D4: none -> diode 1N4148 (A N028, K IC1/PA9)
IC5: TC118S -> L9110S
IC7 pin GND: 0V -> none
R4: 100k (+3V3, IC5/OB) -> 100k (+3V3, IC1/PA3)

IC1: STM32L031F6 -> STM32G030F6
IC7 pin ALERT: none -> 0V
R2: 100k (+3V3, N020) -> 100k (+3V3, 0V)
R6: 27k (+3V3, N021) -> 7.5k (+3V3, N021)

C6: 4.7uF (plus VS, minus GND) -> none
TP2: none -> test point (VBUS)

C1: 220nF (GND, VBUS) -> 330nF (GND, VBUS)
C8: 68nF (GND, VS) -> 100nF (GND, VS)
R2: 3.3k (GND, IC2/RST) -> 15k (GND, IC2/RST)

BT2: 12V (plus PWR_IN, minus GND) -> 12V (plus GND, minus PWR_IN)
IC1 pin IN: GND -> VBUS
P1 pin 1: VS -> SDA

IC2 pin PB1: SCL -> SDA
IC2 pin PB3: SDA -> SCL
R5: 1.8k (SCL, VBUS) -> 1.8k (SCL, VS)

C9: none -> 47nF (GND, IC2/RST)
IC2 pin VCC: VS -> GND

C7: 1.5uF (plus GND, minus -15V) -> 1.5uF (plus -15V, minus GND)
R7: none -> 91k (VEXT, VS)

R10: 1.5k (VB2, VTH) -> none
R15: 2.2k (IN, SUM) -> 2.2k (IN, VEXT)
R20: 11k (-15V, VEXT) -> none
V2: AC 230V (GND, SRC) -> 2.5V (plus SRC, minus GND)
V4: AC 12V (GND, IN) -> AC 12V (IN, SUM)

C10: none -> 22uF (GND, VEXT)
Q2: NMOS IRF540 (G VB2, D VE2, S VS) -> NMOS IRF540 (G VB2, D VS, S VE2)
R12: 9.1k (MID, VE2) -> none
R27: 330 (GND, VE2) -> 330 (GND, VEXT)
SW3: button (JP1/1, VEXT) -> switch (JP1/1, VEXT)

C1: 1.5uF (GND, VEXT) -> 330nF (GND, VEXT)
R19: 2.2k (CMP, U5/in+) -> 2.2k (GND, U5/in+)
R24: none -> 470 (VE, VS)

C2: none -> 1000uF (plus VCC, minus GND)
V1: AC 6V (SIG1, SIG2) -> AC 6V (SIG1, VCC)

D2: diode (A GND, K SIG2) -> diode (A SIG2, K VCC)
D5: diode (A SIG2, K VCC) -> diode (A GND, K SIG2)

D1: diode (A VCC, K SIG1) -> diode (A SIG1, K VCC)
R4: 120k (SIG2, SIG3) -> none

□ □ □ □ □

EXERCISE DETAILS: Across the entries above, how many lines include the word "diode"? Give only the number.

ANSWER TO THE EXERCISE: 4